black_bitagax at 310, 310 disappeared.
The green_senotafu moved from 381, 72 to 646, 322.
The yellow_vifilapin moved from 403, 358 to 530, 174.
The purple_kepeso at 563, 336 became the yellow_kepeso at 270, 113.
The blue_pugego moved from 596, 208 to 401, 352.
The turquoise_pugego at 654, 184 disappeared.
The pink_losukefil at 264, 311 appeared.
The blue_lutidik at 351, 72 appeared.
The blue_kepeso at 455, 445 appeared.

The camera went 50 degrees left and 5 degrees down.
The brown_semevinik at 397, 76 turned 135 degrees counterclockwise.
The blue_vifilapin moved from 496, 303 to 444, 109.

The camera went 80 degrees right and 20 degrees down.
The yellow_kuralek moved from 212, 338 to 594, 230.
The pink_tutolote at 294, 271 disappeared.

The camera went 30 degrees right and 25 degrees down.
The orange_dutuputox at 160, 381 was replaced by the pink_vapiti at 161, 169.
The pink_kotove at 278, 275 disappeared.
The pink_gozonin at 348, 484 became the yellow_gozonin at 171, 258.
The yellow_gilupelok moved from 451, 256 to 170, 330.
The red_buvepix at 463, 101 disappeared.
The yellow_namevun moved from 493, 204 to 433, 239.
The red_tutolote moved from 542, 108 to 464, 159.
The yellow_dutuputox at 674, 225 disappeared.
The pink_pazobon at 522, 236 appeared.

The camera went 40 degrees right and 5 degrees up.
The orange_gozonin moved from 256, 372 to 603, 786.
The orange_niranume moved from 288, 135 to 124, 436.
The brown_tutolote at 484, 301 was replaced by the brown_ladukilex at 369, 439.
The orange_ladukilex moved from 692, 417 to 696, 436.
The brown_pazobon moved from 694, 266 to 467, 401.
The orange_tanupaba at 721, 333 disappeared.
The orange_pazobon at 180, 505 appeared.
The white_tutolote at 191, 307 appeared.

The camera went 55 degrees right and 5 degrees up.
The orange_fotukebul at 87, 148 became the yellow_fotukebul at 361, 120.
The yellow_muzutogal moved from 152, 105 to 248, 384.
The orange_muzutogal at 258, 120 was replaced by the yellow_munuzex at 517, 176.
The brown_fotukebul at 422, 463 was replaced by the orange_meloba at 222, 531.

··········

_Exercise goal_
Would you please restate all of the entries exactly?

_Answer for this exercise_
black_bitagax at 310, 310 disappeared.
The green_senotafu moved from 381, 72 to 646, 322.
The yellow_vifilapin moved from 403, 358 to 530, 174.
The purple_kepeso at 563, 336 became the yellow_kepeso at 270, 113.
The blue_pugego moved from 596, 208 to 401, 352.
The turquoise_pugego at 654, 184 disappeared.
The pink_losukefil at 264, 311 appeared.
The blue_lutidik at 351, 72 appeared.
The blue_kepeso at 455, 445 appeared.

The camera went 50 degrees left and 5 degrees down.
The brown_semevinik at 397, 76 turned 135 degrees counterclockwise.
The blue_vifilapin moved from 496, 303 to 444, 109.

The camera went 80 degrees right and 20 degrees down.
The yellow_kuralek moved from 212, 338 to 594, 230.
The pink_tutolote at 294, 271 disappeared.

The camera went 30 degrees right and 25 degrees down.
The orange_dutuputox at 160, 381 was replaced by the pink_vapiti at 161, 169.
The pink_kotove at 278, 275 disappeared.
The pink_gozonin at 348, 484 became the yellow_gozonin at 171, 258.
The yellow_gilupelok moved from 451, 256 to 170, 330.
The red_buvepix at 463, 101 disappeared.
The yellow_namevun moved from 493, 204 to 433, 239.
The red_tutolote moved from 542, 108 to 464, 159.
The yellow_dutuputox at 674, 225 disappeared.
The pink_pazobon at 522, 236 appeared.

The camera went 40 degrees right and 5 degrees up.
The orange_gozonin moved from 256, 372 to 603, 786.
The orange_niranume moved from 288, 135 to 124, 436.
The brown_tutolote at 484, 301 was replaced by the brown_ladukilex at 369, 439.
The orange_ladukilex moved from 692, 417 to 696, 436.
The brown_pazobon moved from 694, 266 to 467, 401.
The orange_tanupaba at 721, 333 disappeared.
The orange_pazobon at 180, 505 appeared.
The white_tutolote at 191, 307 appeared.

The camera went 55 degrees right and 5 degrees up.
The orange_fotukebul at 87, 148 became the yellow_fotukebul at 361, 120.
The yellow_muzutogal moved from 152, 105 to 248, 384.
The orange_muzutogal at 258, 120 was replaced by the yellow_munuzex at 517, 176.
The brown_fotukebul at 422, 463 was replaced by the orange_meloba at 222, 531.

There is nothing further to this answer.